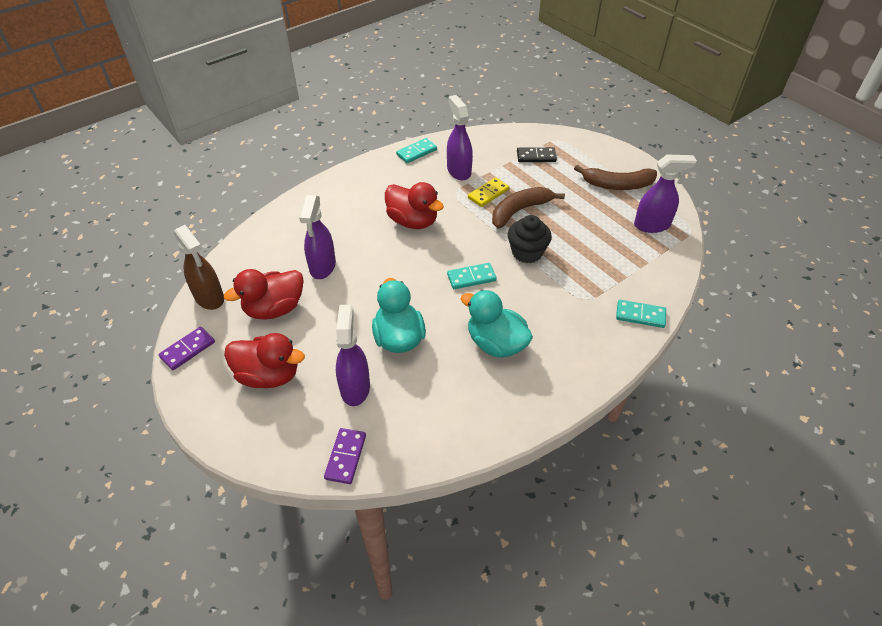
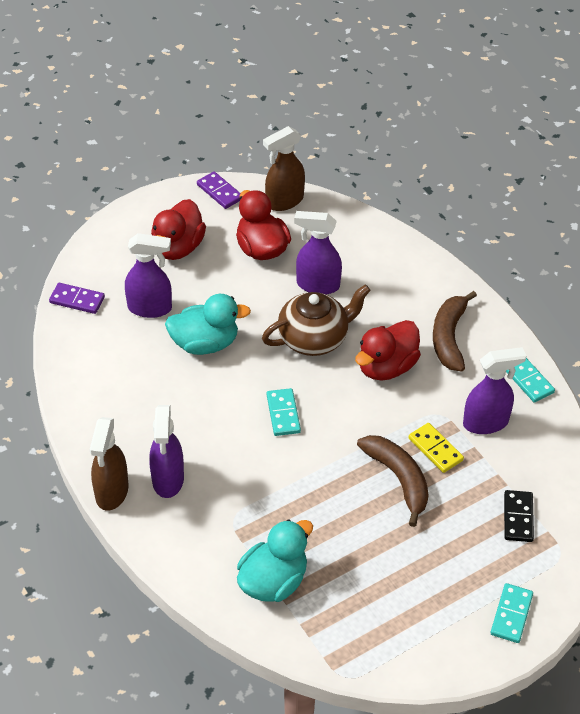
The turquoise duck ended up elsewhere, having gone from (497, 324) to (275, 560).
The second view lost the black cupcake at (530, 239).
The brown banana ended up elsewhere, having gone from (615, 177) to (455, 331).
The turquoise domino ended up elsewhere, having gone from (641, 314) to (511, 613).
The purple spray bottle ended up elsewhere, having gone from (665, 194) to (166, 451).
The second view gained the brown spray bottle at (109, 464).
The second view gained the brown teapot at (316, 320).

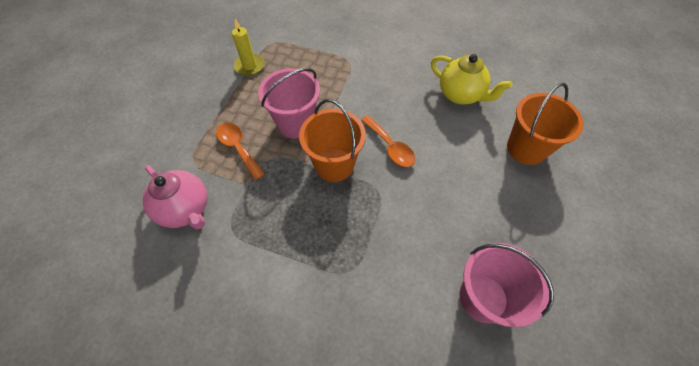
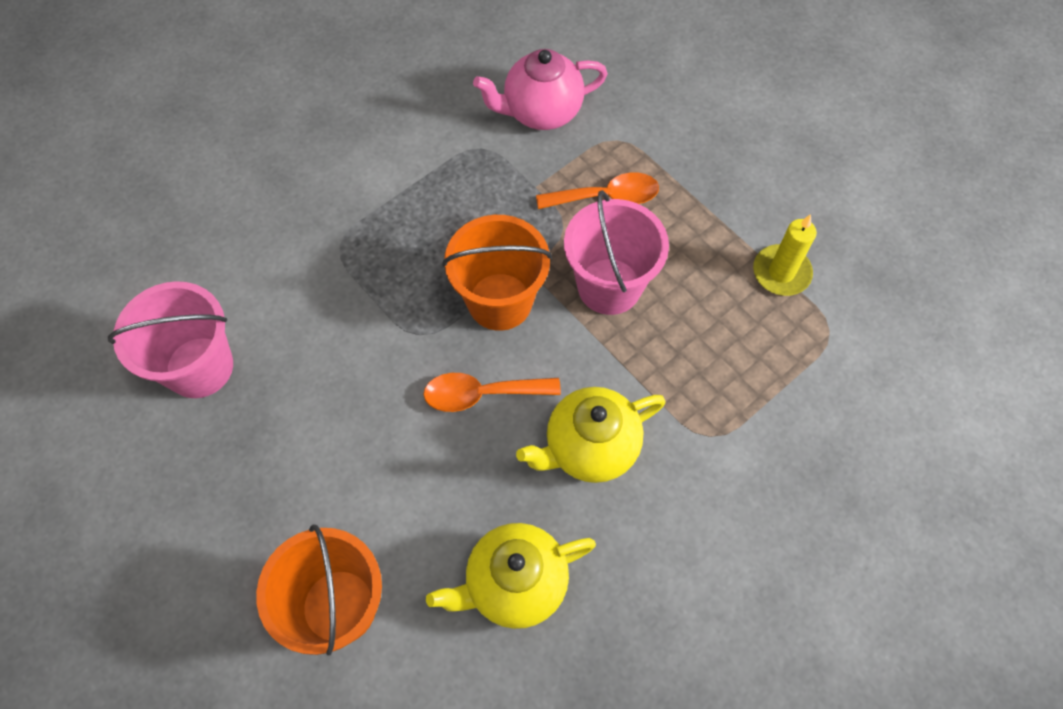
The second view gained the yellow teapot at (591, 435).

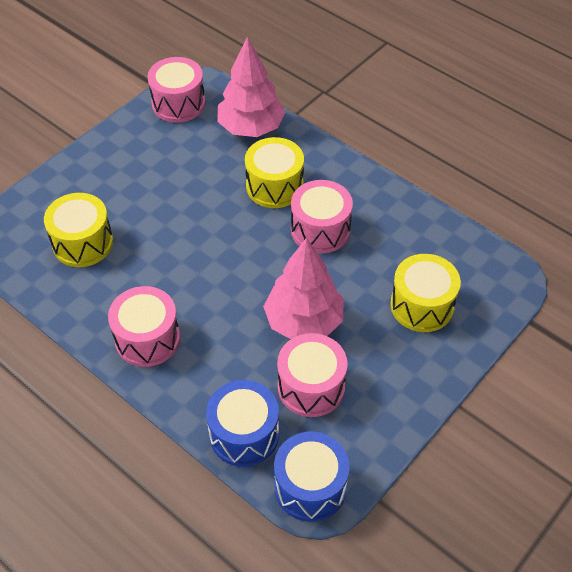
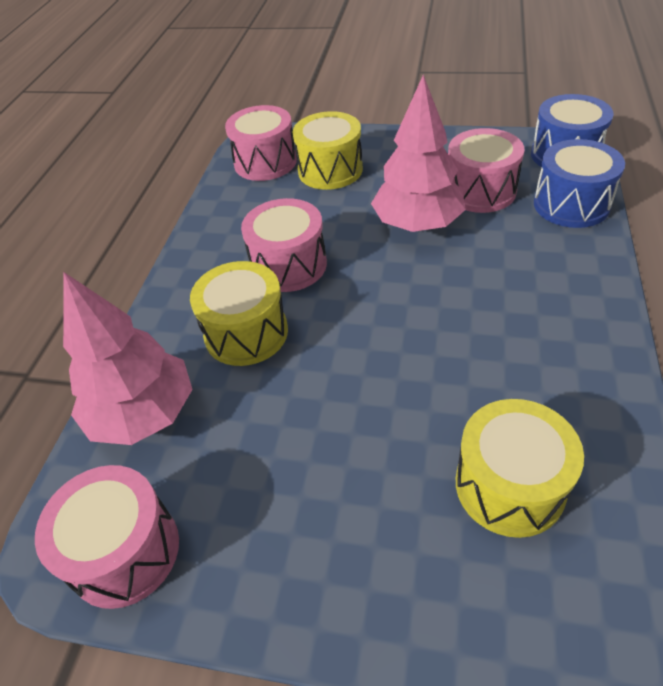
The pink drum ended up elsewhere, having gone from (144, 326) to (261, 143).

◆ ◆ ◆ ◆ ◆

◆ Your goal: Retype, please, exactly the lines that begin with the one containing "The brown banana" and end at the last line of the entries above, both included, leaving out pictures.

◆ Exercise response:
The brown banana ended up elsewhere, having gone from (615, 177) to (455, 331).
The turquoise domino ended up elsewhere, having gone from (641, 314) to (511, 613).
The purple spray bottle ended up elsewhere, having gone from (665, 194) to (166, 451).
The second view gained the brown spray bottle at (109, 464).
The second view gained the brown teapot at (316, 320).

The second view gained the yellow teapot at (591, 435).

The pink drum ended up elsewhere, having gone from (144, 326) to (261, 143).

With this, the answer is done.